§ What to produce: Give the lines below again exactly, starting with the line that holds "none -> cyan brick B13:C13 level 1" and going on through the line that holds "cyan plate G4:I5".

§ Spatial reasoning data:
========================================================================

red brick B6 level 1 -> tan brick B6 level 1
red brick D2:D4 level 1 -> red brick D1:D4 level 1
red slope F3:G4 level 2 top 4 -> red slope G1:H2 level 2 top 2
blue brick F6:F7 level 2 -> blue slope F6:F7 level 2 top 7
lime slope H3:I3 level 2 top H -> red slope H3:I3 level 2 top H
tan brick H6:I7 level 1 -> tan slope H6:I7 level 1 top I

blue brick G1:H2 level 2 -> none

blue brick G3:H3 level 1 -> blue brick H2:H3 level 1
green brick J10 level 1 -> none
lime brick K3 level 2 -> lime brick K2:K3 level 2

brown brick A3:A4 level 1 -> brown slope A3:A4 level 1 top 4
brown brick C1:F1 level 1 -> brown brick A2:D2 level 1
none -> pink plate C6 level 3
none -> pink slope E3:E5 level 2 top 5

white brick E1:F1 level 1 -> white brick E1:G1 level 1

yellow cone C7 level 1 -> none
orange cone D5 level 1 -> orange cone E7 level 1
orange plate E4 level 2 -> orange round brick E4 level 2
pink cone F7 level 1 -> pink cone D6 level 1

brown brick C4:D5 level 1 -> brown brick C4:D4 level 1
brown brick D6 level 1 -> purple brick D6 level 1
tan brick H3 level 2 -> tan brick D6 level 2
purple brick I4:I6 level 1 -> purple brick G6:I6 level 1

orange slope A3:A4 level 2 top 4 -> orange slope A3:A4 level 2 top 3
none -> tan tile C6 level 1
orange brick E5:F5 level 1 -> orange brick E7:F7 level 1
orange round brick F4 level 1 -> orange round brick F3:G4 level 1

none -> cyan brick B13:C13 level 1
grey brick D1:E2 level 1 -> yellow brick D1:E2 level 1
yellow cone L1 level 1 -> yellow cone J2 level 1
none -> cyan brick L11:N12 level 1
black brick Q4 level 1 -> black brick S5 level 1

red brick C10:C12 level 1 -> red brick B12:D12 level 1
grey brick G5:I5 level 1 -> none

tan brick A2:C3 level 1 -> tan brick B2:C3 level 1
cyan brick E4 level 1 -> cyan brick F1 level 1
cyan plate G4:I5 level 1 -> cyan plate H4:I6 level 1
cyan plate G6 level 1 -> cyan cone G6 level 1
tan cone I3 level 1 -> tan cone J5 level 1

========================================================================

§ Worked solution:
none -> cyan brick B13:C13 level 1
grey brick D1:E2 level 1 -> yellow brick D1:E2 level 1
yellow cone L1 level 1 -> yellow cone J2 level 1
none -> cyan brick L11:N12 level 1
black brick Q4 level 1 -> black brick S5 level 1

red brick C10:C12 level 1 -> red brick B12:D12 level 1
grey brick G5:I5 level 1 -> none

tan brick A2:C3 level 1 -> tan brick B2:C3 level 1
cyan brick E4 level 1 -> cyan brick F1 level 1
cyan plate G4:I5 level 1 -> cyan plate H4:I6 level 1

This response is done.